Throughout the entries below, report every line where "NAND" is found.

(Version comparison data)
------------------------------------------------------------------------

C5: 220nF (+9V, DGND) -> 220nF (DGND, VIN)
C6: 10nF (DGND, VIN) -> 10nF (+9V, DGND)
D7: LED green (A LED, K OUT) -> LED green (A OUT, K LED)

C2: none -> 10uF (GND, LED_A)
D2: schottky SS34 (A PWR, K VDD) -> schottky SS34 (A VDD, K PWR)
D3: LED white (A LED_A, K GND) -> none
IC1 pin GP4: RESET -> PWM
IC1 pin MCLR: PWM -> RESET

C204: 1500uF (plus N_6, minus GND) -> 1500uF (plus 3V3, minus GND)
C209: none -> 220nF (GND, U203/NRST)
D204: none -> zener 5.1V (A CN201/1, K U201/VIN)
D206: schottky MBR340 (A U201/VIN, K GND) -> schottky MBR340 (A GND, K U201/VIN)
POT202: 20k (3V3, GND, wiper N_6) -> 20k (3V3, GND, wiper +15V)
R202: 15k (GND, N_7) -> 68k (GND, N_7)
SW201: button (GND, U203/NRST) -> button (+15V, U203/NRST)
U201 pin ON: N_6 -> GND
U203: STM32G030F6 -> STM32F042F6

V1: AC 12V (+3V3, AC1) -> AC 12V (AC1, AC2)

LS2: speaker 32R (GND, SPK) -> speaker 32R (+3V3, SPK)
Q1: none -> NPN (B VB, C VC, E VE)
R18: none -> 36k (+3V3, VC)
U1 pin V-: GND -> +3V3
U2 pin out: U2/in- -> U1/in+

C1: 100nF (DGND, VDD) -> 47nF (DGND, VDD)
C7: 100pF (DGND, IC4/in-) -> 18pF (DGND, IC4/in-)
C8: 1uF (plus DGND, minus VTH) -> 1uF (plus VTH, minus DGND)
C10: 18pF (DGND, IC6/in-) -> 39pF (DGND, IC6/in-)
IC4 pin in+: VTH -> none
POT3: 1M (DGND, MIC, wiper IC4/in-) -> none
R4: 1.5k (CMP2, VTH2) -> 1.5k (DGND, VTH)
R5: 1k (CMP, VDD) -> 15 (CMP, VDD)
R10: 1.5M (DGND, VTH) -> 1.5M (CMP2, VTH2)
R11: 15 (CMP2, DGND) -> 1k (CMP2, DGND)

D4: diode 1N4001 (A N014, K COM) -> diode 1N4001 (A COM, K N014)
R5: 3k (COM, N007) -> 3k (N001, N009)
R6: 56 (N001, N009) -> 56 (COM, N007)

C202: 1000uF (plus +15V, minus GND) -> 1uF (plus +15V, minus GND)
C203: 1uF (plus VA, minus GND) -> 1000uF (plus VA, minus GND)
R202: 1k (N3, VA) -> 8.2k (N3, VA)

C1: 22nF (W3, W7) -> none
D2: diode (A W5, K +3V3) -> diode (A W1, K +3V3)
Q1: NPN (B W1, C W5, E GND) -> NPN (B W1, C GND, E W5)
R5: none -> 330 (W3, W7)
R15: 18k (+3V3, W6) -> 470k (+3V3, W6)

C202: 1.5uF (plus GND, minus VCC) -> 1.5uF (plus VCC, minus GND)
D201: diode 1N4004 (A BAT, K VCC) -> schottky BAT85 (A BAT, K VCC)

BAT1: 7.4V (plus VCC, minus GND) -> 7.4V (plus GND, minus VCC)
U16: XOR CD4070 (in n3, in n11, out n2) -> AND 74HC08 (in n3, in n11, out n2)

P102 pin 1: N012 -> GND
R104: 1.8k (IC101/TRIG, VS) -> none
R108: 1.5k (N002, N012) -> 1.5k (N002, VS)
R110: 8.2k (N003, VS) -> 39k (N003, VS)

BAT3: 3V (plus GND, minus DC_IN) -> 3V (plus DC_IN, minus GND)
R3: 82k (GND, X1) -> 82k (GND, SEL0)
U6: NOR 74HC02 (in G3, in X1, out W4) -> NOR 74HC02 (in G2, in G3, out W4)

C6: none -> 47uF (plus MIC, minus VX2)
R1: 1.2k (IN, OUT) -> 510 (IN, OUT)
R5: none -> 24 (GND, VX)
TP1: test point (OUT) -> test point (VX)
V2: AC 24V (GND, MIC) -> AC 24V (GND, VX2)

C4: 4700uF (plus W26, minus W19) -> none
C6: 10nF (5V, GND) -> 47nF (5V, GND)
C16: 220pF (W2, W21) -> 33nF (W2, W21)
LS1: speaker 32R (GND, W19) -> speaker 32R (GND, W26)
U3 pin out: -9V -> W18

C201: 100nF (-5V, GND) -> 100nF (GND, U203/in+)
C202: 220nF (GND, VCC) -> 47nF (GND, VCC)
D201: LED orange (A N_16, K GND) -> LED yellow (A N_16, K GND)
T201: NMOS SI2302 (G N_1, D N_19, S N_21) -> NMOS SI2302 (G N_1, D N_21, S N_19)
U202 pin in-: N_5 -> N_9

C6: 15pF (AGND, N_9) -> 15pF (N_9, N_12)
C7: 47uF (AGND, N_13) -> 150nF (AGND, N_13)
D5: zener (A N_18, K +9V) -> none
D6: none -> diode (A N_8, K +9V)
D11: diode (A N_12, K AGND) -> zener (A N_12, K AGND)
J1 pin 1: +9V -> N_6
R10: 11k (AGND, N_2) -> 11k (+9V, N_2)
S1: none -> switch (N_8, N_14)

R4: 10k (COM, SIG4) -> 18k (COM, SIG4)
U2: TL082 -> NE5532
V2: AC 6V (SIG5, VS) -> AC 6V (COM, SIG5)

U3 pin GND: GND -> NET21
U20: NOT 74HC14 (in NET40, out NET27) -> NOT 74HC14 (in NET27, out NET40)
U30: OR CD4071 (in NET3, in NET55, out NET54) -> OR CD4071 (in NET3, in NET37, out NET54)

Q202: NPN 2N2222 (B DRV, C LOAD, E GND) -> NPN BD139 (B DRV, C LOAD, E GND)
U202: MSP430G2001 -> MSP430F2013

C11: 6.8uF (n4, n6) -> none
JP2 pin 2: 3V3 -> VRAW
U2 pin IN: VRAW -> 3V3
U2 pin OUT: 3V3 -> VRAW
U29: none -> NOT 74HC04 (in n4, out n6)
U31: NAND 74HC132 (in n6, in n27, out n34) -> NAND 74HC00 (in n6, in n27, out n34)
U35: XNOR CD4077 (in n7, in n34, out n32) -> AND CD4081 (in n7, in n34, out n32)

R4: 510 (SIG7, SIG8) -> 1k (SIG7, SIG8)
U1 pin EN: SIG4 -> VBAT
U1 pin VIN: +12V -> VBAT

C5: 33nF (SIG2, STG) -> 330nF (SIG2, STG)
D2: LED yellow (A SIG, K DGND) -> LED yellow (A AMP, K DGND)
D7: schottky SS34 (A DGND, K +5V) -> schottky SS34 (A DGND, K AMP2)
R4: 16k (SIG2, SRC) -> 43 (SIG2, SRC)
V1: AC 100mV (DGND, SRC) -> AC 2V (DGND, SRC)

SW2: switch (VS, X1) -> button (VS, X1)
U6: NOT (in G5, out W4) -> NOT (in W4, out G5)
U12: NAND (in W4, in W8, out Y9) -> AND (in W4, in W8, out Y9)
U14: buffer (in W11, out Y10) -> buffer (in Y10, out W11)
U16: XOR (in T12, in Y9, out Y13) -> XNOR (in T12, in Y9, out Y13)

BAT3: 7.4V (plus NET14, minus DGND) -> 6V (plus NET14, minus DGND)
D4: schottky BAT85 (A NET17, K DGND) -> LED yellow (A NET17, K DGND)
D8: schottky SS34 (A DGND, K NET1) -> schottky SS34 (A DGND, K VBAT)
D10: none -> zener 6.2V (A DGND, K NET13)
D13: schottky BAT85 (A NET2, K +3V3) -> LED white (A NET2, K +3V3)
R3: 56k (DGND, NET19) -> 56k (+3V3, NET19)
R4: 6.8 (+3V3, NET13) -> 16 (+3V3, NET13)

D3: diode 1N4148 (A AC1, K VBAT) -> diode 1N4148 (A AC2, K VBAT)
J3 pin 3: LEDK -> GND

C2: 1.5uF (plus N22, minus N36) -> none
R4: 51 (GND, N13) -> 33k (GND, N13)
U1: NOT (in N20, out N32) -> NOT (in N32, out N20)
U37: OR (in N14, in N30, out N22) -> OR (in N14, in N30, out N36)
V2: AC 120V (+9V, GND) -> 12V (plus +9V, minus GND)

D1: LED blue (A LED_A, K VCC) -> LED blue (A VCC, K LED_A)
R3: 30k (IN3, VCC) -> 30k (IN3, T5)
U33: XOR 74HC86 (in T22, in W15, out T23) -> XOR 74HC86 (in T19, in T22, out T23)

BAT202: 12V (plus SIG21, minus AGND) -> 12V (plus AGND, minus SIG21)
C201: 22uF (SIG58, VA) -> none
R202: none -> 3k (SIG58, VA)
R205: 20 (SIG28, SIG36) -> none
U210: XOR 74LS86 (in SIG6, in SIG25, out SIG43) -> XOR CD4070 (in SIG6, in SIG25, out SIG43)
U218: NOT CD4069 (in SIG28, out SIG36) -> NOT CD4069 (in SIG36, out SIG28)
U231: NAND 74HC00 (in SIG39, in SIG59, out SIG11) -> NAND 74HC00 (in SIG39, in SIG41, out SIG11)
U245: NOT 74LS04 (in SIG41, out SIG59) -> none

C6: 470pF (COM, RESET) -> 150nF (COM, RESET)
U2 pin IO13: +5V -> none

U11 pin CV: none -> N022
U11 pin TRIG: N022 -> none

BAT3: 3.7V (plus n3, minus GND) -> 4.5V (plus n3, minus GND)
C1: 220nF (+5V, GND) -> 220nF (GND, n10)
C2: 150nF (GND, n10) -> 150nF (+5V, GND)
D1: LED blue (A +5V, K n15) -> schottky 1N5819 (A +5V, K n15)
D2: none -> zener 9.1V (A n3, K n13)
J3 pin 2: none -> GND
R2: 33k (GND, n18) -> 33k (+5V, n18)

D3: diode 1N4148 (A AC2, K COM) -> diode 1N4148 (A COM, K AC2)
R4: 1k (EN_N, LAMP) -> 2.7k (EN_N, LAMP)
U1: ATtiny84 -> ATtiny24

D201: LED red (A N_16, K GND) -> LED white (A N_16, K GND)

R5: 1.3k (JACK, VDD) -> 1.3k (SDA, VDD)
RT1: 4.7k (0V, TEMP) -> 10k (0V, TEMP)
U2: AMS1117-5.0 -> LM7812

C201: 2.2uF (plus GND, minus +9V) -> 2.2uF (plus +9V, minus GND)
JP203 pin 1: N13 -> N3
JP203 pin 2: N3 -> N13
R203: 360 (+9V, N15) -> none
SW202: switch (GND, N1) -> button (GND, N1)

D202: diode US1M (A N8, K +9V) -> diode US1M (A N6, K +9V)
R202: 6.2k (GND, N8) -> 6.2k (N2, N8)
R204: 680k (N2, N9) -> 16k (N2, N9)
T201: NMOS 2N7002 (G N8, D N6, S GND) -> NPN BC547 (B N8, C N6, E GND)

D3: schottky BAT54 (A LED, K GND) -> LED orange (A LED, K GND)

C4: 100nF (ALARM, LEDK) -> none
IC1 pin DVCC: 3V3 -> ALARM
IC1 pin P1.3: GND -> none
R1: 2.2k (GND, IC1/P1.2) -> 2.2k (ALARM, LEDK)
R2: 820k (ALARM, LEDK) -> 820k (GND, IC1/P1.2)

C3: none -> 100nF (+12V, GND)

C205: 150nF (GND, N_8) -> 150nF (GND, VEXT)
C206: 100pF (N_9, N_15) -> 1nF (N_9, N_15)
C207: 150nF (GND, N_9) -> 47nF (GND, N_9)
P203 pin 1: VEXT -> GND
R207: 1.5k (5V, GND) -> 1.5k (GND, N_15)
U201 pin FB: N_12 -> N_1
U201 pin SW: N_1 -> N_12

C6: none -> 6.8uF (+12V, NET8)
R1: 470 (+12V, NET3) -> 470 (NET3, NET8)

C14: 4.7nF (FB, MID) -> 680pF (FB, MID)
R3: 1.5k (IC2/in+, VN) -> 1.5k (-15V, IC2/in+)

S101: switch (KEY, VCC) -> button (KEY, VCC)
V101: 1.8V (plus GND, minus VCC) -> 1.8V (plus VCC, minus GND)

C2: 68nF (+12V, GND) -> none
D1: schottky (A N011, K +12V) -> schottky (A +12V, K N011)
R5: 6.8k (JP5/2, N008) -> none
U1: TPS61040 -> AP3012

------------------------------------------------------------------------

SOLUTION BELOW:
U31: NAND 74HC132 (in n6, in n27, out n34) -> NAND 74HC00 (in n6, in n27, out n34)
U12: NAND (in W4, in W8, out Y9) -> AND (in W4, in W8, out Y9)
U231: NAND 74HC00 (in SIG39, in SIG59, out SIG11) -> NAND 74HC00 (in SIG39, in SIG41, out SIG11)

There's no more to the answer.